◆ **WHAT TO PRODUCE**:
Return, in their exact form, the lines that lie between the start of the data below and the line containing "change=relocated; old=emerald free", with both ends included.
++++ DATA FOR REVIEW
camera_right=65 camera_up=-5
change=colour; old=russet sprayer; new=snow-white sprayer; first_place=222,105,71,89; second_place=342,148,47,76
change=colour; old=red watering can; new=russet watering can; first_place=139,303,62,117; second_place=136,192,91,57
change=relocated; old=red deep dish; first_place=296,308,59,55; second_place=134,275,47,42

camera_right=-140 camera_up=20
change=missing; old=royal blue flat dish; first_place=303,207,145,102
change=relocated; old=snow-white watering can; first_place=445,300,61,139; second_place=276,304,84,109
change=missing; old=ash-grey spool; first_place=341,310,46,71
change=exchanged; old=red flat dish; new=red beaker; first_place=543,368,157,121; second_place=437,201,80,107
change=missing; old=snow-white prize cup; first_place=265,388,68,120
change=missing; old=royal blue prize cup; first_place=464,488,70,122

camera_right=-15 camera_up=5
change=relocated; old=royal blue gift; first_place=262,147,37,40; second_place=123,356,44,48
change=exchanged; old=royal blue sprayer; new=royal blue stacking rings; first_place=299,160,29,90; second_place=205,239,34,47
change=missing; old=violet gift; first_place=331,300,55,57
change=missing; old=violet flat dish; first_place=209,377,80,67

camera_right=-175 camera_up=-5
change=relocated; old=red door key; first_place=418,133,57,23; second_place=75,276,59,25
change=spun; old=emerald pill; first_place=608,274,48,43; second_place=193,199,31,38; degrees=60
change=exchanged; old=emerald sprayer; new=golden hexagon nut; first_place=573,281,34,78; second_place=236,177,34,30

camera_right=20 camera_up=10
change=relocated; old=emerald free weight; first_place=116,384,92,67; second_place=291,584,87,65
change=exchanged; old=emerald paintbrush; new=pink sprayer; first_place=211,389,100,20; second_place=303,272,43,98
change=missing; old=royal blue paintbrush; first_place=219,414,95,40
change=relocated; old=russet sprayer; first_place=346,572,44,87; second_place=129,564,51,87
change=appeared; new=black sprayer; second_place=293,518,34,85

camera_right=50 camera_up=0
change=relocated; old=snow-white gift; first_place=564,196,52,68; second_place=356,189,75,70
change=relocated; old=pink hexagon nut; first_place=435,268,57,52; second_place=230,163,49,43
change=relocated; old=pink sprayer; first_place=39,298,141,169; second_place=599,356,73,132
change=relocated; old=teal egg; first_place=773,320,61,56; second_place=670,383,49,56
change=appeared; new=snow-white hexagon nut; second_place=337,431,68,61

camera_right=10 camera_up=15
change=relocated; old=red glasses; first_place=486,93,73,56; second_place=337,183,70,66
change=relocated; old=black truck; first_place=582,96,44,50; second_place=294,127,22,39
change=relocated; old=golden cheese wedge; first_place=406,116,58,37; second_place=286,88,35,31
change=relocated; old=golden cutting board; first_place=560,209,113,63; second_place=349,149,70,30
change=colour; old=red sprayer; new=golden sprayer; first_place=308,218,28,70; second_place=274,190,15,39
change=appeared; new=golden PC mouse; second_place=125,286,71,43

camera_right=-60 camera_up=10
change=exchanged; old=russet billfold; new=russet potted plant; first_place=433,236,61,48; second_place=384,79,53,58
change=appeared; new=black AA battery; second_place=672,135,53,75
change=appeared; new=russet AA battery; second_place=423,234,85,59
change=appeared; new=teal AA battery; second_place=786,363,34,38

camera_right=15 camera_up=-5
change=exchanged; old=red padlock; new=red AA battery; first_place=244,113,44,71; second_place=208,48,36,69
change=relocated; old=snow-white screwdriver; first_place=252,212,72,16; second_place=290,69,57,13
++++++++
◆ **EXERCISE RESULT**:
camera_right=65 camera_up=-5
change=colour; old=russet sprayer; new=snow-white sprayer; first_place=222,105,71,89; second_place=342,148,47,76
change=colour; old=red watering can; new=russet watering can; first_place=139,303,62,117; second_place=136,192,91,57
change=relocated; old=red deep dish; first_place=296,308,59,55; second_place=134,275,47,42

camera_right=-140 camera_up=20
change=missing; old=royal blue flat dish; first_place=303,207,145,102
change=relocated; old=snow-white watering can; first_place=445,300,61,139; second_place=276,304,84,109
change=missing; old=ash-grey spool; first_place=341,310,46,71
change=exchanged; old=red flat dish; new=red beaker; first_place=543,368,157,121; second_place=437,201,80,107
change=missing; old=snow-white prize cup; first_place=265,388,68,120
change=missing; old=royal blue prize cup; first_place=464,488,70,122

camera_right=-15 camera_up=5
change=relocated; old=royal blue gift; first_place=262,147,37,40; second_place=123,356,44,48
change=exchanged; old=royal blue sprayer; new=royal blue stacking rings; first_place=299,160,29,90; second_place=205,239,34,47
change=missing; old=violet gift; first_place=331,300,55,57
change=missing; old=violet flat dish; first_place=209,377,80,67

camera_right=-175 camera_up=-5
change=relocated; old=red door key; first_place=418,133,57,23; second_place=75,276,59,25
change=spun; old=emerald pill; first_place=608,274,48,43; second_place=193,199,31,38; degrees=60
change=exchanged; old=emerald sprayer; new=golden hexagon nut; first_place=573,281,34,78; second_place=236,177,34,30

camera_right=20 camera_up=10
change=relocated; old=emerald free weight; first_place=116,384,92,67; second_place=291,584,87,65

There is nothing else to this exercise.